### WHAT YOU SHOULD DO
Give the number of lines in the data below containing the word "screwdriver", with no other text.
+-------+
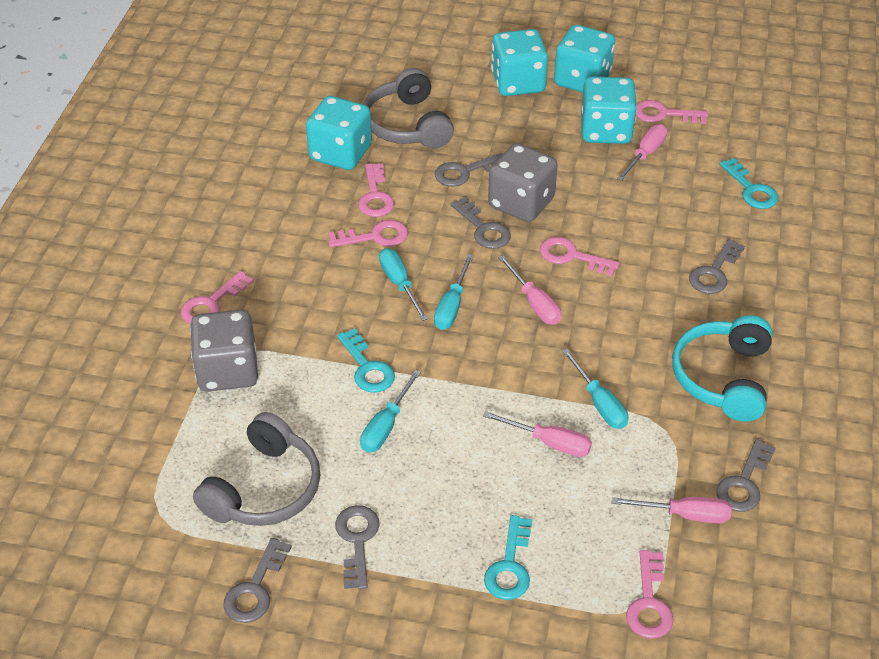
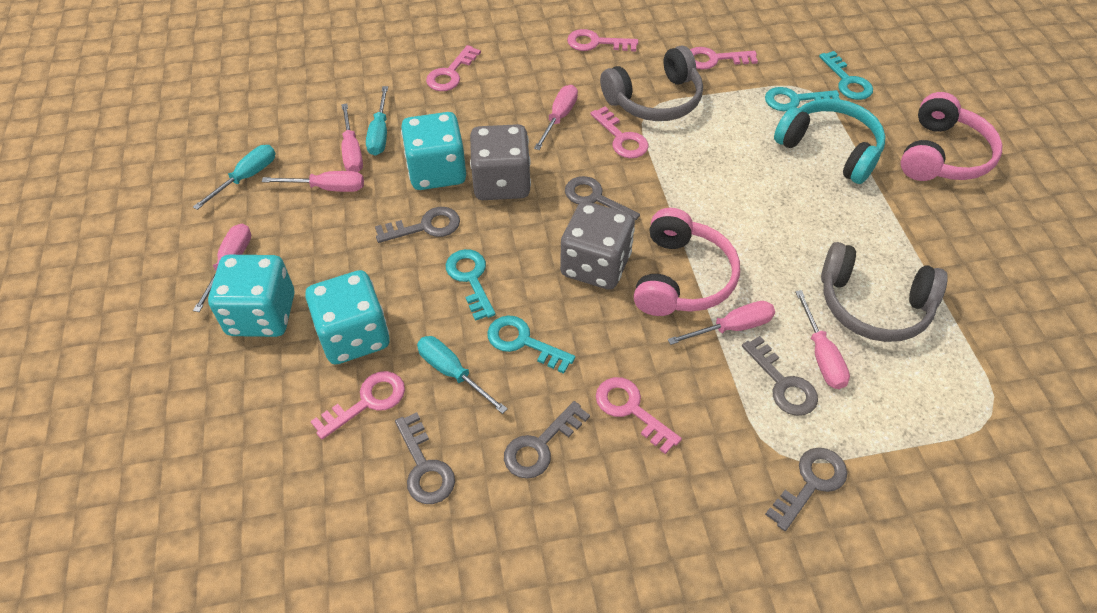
pink headphones: none = 0 -> [634,208,740,316] [901,92,1002,181] = 2
pink screwdriver: [483,411,592,457] [498,255,561,325] [612,497,732,523] [617,124,668,181] = 4 -> [193,224,251,312] [262,171,364,192] [341,104,363,172] [534,85,578,150] [667,301,775,345] [795,290,850,389] = 6
turquoise dice: [306,96,372,170] [491,29,548,96] [554,25,615,92] [581,76,637,144] = 4 -> [208,255,295,337] [305,270,389,365] [401,112,466,190] = 3
turquoise key: [337,328,395,393] [484,515,533,600] [719,158,778,209] = 3 -> [446,249,495,321] [487,315,575,374] [765,87,840,111] [819,51,873,100] = 4
turquoise screwdriver: [360,369,421,452] [379,248,428,321] [434,254,474,330] [562,349,628,429] = 4 -> [193,145,275,210] [366,86,388,155] [417,336,508,414] = 3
+-------+
### PROBLEM SOLUTION
2